Data entries
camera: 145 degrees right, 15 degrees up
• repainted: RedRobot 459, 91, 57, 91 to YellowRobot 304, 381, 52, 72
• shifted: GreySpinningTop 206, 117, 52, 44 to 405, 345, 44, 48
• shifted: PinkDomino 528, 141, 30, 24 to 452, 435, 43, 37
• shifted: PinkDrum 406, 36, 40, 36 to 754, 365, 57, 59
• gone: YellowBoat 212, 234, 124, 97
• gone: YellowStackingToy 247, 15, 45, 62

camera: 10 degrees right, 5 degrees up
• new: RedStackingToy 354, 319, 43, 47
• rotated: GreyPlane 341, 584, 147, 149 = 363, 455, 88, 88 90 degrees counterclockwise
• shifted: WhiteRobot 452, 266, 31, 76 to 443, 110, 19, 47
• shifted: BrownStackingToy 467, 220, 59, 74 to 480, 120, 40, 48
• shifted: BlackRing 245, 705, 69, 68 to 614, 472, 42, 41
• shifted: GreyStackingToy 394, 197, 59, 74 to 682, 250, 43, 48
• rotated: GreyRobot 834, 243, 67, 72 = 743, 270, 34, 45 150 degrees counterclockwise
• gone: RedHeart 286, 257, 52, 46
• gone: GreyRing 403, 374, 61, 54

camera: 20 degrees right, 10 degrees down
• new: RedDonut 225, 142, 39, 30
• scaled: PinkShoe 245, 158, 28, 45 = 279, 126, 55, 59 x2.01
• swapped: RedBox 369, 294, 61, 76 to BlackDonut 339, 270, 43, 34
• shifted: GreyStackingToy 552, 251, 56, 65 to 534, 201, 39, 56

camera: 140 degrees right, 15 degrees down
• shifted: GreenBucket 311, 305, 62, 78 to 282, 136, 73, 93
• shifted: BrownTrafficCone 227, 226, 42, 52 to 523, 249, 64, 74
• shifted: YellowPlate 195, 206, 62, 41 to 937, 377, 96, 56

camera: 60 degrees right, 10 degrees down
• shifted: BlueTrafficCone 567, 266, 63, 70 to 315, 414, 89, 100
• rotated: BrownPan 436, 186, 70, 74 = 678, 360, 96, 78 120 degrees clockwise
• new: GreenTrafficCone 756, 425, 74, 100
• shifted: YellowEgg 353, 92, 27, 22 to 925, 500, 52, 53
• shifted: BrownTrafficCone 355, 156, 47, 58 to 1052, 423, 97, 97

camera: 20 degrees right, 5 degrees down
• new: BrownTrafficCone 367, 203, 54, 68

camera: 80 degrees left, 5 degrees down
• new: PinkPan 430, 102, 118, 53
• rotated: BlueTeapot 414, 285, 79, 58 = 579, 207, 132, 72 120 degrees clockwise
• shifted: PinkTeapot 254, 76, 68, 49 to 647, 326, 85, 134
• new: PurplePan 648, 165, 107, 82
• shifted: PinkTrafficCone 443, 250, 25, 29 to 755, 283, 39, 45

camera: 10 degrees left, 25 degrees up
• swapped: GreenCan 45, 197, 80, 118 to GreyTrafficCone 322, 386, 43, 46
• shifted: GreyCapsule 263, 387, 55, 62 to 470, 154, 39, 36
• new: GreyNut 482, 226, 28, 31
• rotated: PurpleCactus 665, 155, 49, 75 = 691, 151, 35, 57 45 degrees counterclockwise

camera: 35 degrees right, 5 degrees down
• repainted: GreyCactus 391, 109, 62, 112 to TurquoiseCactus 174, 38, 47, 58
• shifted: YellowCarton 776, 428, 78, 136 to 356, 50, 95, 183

> **What the task requires**: Could you reproduce all of the entries exactly as they appear?

> **Your response**:
camera: 145 degrees right, 15 degrees up
• repainted: RedRobot 459, 91, 57, 91 to YellowRobot 304, 381, 52, 72
• shifted: GreySpinningTop 206, 117, 52, 44 to 405, 345, 44, 48
• shifted: PinkDomino 528, 141, 30, 24 to 452, 435, 43, 37
• shifted: PinkDrum 406, 36, 40, 36 to 754, 365, 57, 59
• gone: YellowBoat 212, 234, 124, 97
• gone: YellowStackingToy 247, 15, 45, 62

camera: 10 degrees right, 5 degrees up
• new: RedStackingToy 354, 319, 43, 47
• rotated: GreyPlane 341, 584, 147, 149 = 363, 455, 88, 88 90 degrees counterclockwise
• shifted: WhiteRobot 452, 266, 31, 76 to 443, 110, 19, 47
• shifted: BrownStackingToy 467, 220, 59, 74 to 480, 120, 40, 48
• shifted: BlackRing 245, 705, 69, 68 to 614, 472, 42, 41
• shifted: GreyStackingToy 394, 197, 59, 74 to 682, 250, 43, 48
• rotated: GreyRobot 834, 243, 67, 72 = 743, 270, 34, 45 150 degrees counterclockwise
• gone: RedHeart 286, 257, 52, 46
• gone: GreyRing 403, 374, 61, 54

camera: 20 degrees right, 10 degrees down
• new: RedDonut 225, 142, 39, 30
• scaled: PinkShoe 245, 158, 28, 45 = 279, 126, 55, 59 x2.01
• swapped: RedBox 369, 294, 61, 76 to BlackDonut 339, 270, 43, 34
• shifted: GreyStackingToy 552, 251, 56, 65 to 534, 201, 39, 56

camera: 140 degrees right, 15 degrees down
• shifted: GreenBucket 311, 305, 62, 78 to 282, 136, 73, 93
• shifted: BrownTrafficCone 227, 226, 42, 52 to 523, 249, 64, 74
• shifted: YellowPlate 195, 206, 62, 41 to 937, 377, 96, 56

camera: 60 degrees right, 10 degrees down
• shifted: BlueTrafficCone 567, 266, 63, 70 to 315, 414, 89, 100
• rotated: BrownPan 436, 186, 70, 74 = 678, 360, 96, 78 120 degrees clockwise
• new: GreenTrafficCone 756, 425, 74, 100
• shifted: YellowEgg 353, 92, 27, 22 to 925, 500, 52, 53
• shifted: BrownTrafficCone 355, 156, 47, 58 to 1052, 423, 97, 97

camera: 20 degrees right, 5 degrees down
• new: BrownTrafficCone 367, 203, 54, 68

camera: 80 degrees left, 5 degrees down
• new: PinkPan 430, 102, 118, 53
• rotated: BlueTeapot 414, 285, 79, 58 = 579, 207, 132, 72 120 degrees clockwise
• shifted: PinkTeapot 254, 76, 68, 49 to 647, 326, 85, 134
• new: PurplePan 648, 165, 107, 82
• shifted: PinkTrafficCone 443, 250, 25, 29 to 755, 283, 39, 45

camera: 10 degrees left, 25 degrees up
• swapped: GreenCan 45, 197, 80, 118 to GreyTrafficCone 322, 386, 43, 46
• shifted: GreyCapsule 263, 387, 55, 62 to 470, 154, 39, 36
• new: GreyNut 482, 226, 28, 31
• rotated: PurpleCactus 665, 155, 49, 75 = 691, 151, 35, 57 45 degrees counterclockwise

camera: 35 degrees right, 5 degrees down
• repainted: GreyCactus 391, 109, 62, 112 to TurquoiseCactus 174, 38, 47, 58
• shifted: YellowCarton 776, 428, 78, 136 to 356, 50, 95, 183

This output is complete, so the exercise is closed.